Try it: Transcribe exactly the lines that fall between the one holding "camera: 80 degrees left, 5 degrees up" and the one holding "(414, 107) = (118, 362): black heart -> none", inclusive, from the entries below.

Data excerpts:
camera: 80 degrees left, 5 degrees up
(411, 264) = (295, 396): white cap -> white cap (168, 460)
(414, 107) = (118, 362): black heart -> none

==

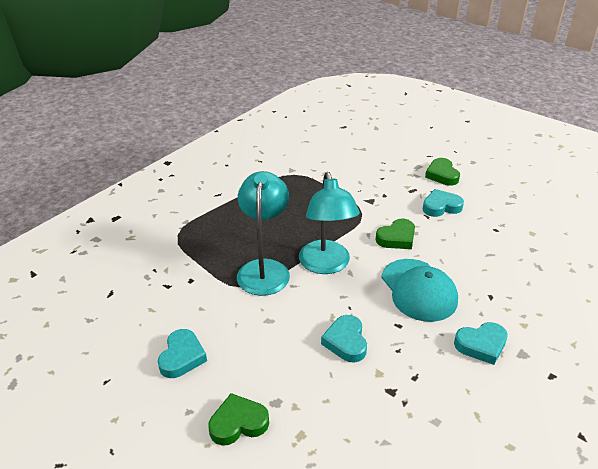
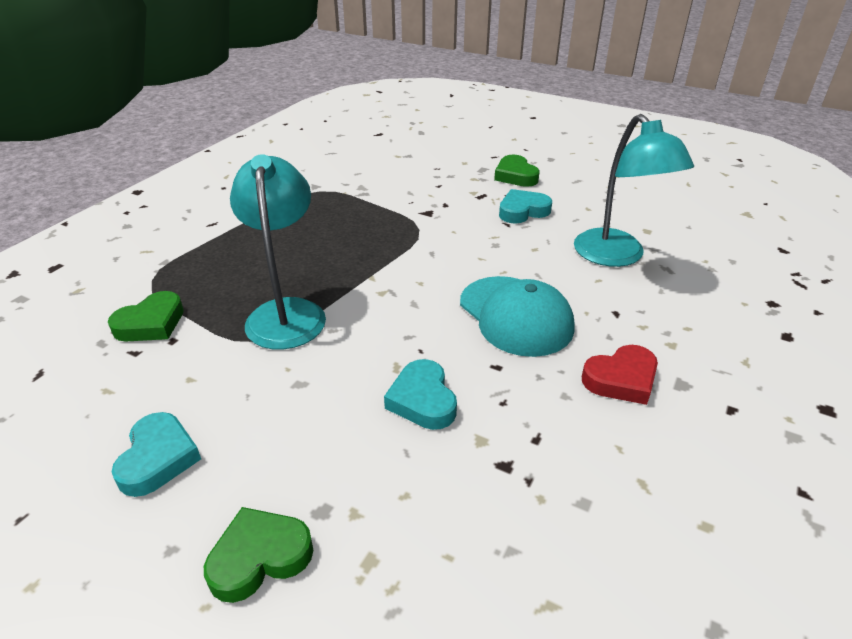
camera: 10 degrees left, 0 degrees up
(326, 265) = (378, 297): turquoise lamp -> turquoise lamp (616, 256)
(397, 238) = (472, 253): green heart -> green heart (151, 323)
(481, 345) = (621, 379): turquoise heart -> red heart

--

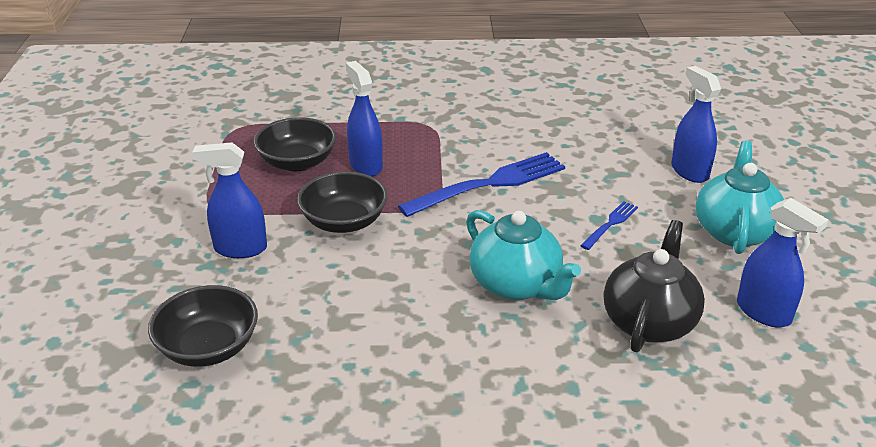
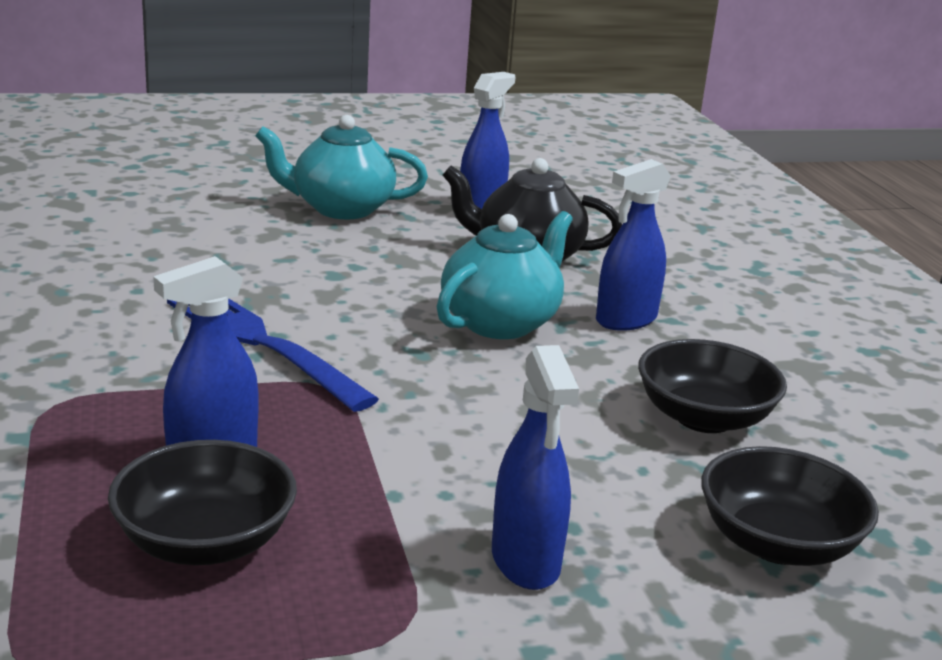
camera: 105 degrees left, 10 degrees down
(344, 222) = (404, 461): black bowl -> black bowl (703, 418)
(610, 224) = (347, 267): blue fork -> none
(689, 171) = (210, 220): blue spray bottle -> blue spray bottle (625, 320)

Written reply:
camera: 80 degrees left, 5 degrees up
(411, 264) = (295, 396): white cap -> white cap (168, 460)
(414, 107) = (118, 362): black heart -> none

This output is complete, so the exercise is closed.